***** Data records

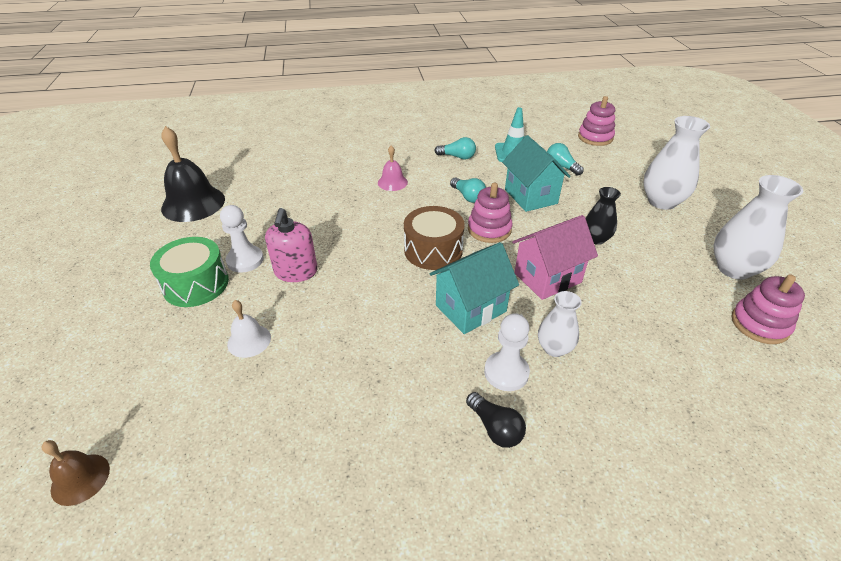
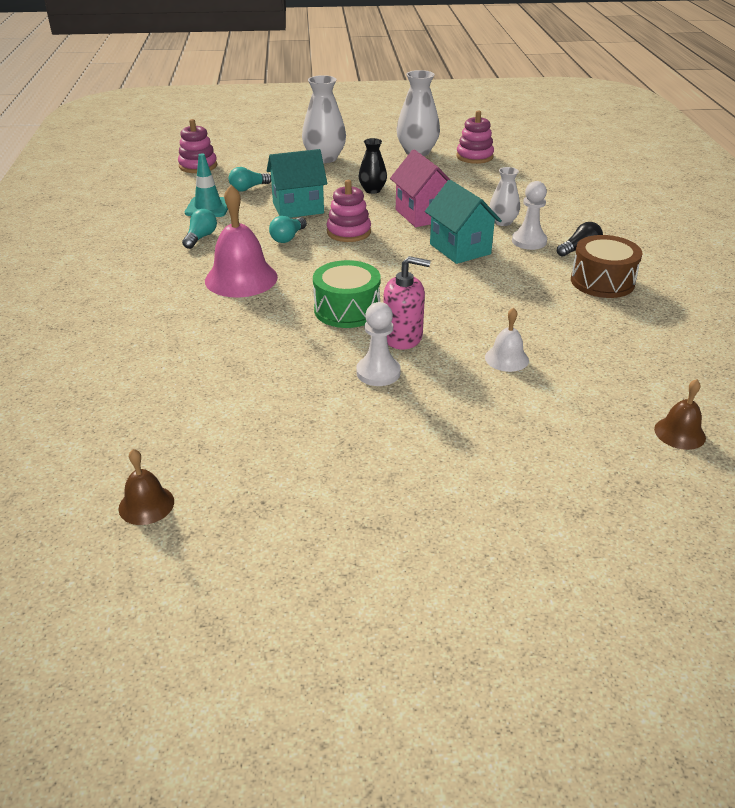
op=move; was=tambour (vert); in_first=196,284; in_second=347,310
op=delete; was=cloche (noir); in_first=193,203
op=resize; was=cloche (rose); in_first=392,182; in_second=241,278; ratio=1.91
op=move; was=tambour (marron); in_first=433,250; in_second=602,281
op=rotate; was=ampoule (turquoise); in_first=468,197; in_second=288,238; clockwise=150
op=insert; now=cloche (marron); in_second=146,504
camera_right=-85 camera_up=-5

**********

* [Assigned task]:
All of the entries above should be copied exactly, with the images left out.

* [Exercise response]:
op=move; was=tambour (vert); in_first=196,284; in_second=347,310
op=delete; was=cloche (noir); in_first=193,203
op=resize; was=cloche (rose); in_first=392,182; in_second=241,278; ratio=1.91
op=move; was=tambour (marron); in_first=433,250; in_second=602,281
op=rotate; was=ampoule (turquoise); in_first=468,197; in_second=288,238; clockwise=150
op=insert; now=cloche (marron); in_second=146,504
camera_right=-85 camera_up=-5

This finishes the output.